Since the pictures are not wanted, retype the listing below exactly and without them.

Available data ::
=== Begin Enclosure ===
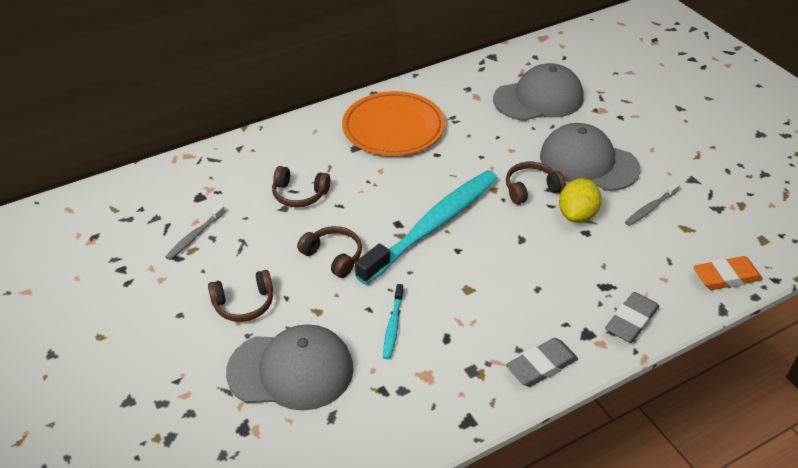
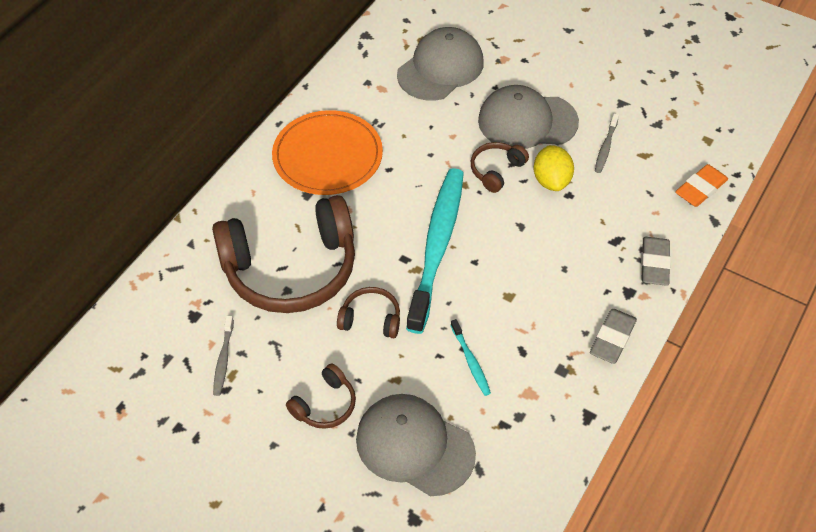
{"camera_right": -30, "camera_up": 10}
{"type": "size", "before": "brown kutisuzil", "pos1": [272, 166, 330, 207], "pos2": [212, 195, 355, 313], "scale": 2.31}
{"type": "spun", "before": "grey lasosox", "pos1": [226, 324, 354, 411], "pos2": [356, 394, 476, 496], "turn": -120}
=== End Enclosure ===
Solution to this exercise ::
{"camera_right": -30, "camera_up": 10}
{"type": "size", "before": "brown kutisuzil", "pos1": [272, 166, 330, 207], "pos2": [212, 195, 355, 313], "scale": 2.31}
{"type": "spun", "before": "grey lasosox", "pos1": [226, 324, 354, 411], "pos2": [356, 394, 476, 496], "turn": -120}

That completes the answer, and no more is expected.